» Information provided:
================

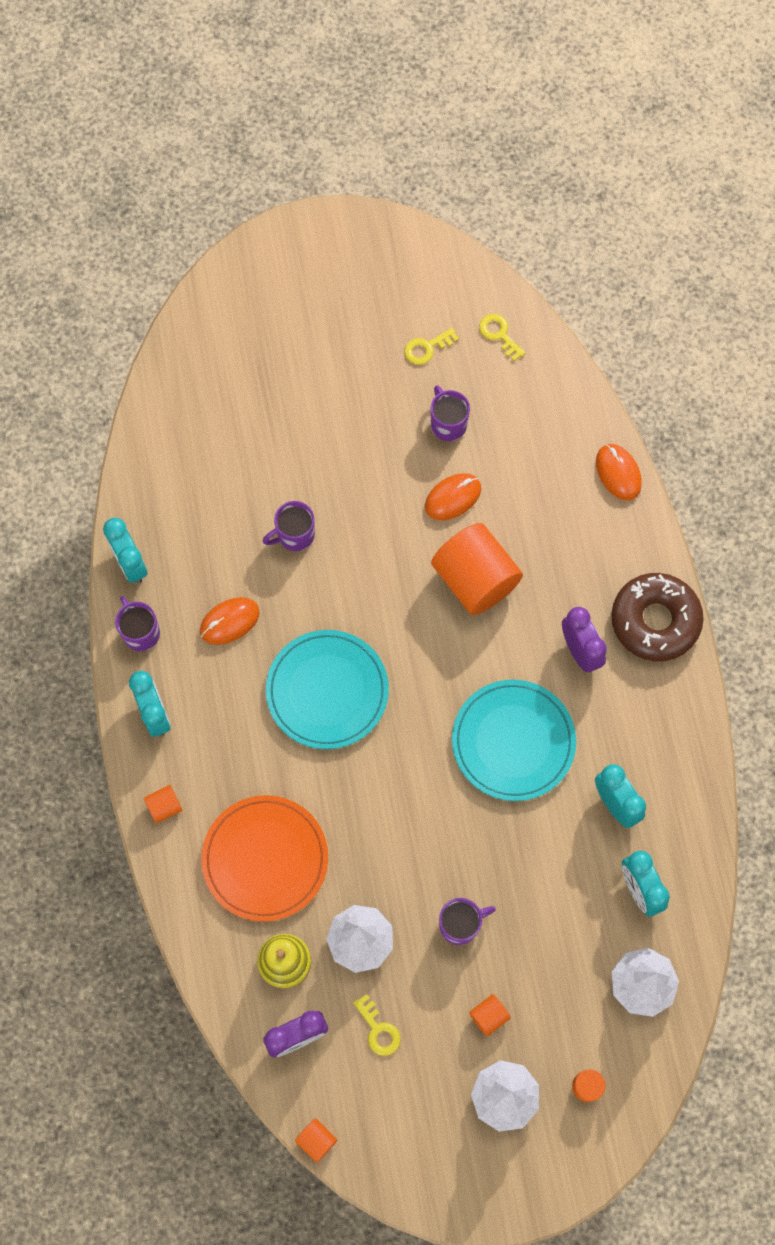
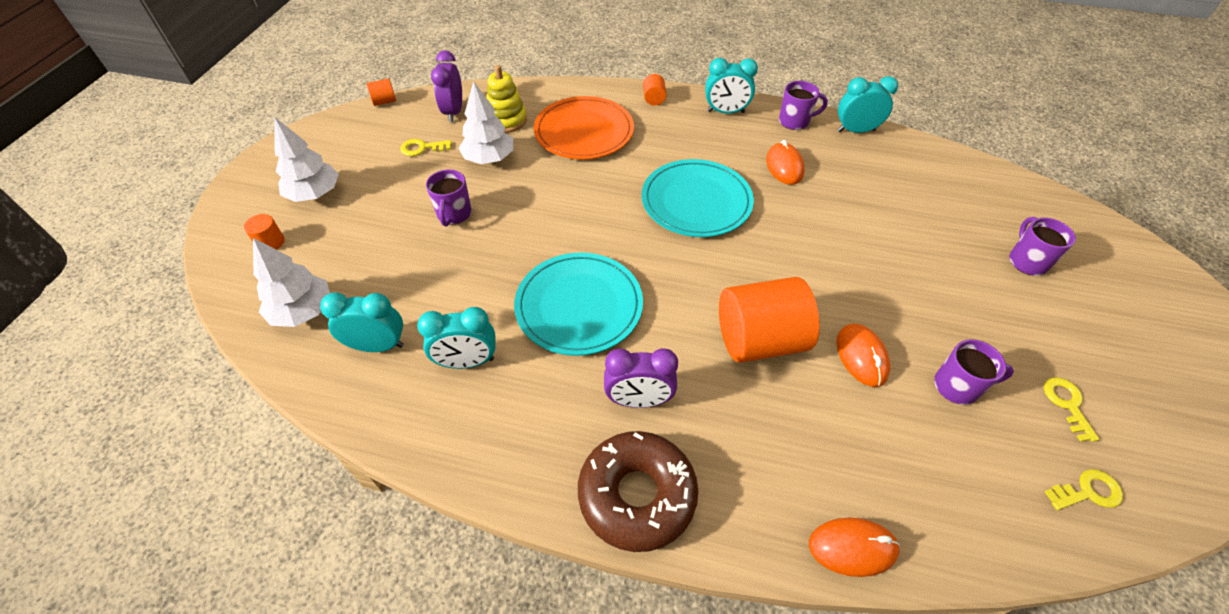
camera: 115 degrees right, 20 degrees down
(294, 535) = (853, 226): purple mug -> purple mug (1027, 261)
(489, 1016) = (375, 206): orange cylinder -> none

================

» Assignment:
What is needed is an exact copy of all the data, with no images in it.

» Response:
camera: 115 degrees right, 20 degrees down
(294, 535) = (853, 226): purple mug -> purple mug (1027, 261)
(489, 1016) = (375, 206): orange cylinder -> none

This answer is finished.